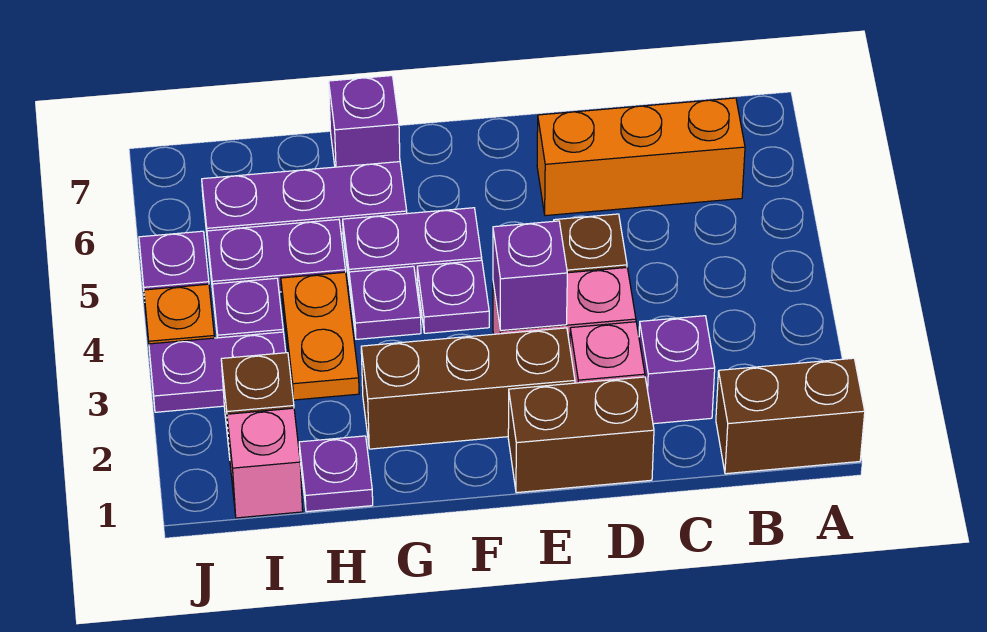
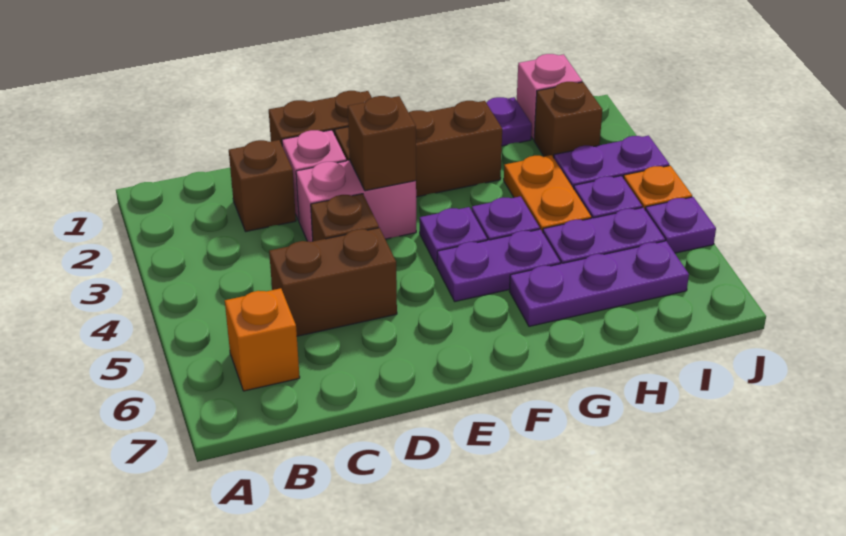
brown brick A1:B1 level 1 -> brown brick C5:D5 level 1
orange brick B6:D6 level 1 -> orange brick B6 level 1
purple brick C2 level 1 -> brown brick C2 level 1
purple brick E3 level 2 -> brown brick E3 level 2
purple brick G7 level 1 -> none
...
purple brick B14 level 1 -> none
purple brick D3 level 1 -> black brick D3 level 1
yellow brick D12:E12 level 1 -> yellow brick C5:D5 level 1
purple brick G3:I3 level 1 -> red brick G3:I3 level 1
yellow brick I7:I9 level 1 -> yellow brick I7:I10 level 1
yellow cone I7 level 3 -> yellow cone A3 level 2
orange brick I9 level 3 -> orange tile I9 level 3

▸ Assignment: Find the line with "brown brick A1:B1" in the entries above. Retype it and each line after it, exactly, through the line with "purple brick G7 level 1 -> none", and stop there.

▸ Exercise result:
brown brick A1:B1 level 1 -> brown brick C5:D5 level 1
orange brick B6:D6 level 1 -> orange brick B6 level 1
purple brick C2 level 1 -> brown brick C2 level 1
purple brick E3 level 2 -> brown brick E3 level 2
purple brick G7 level 1 -> none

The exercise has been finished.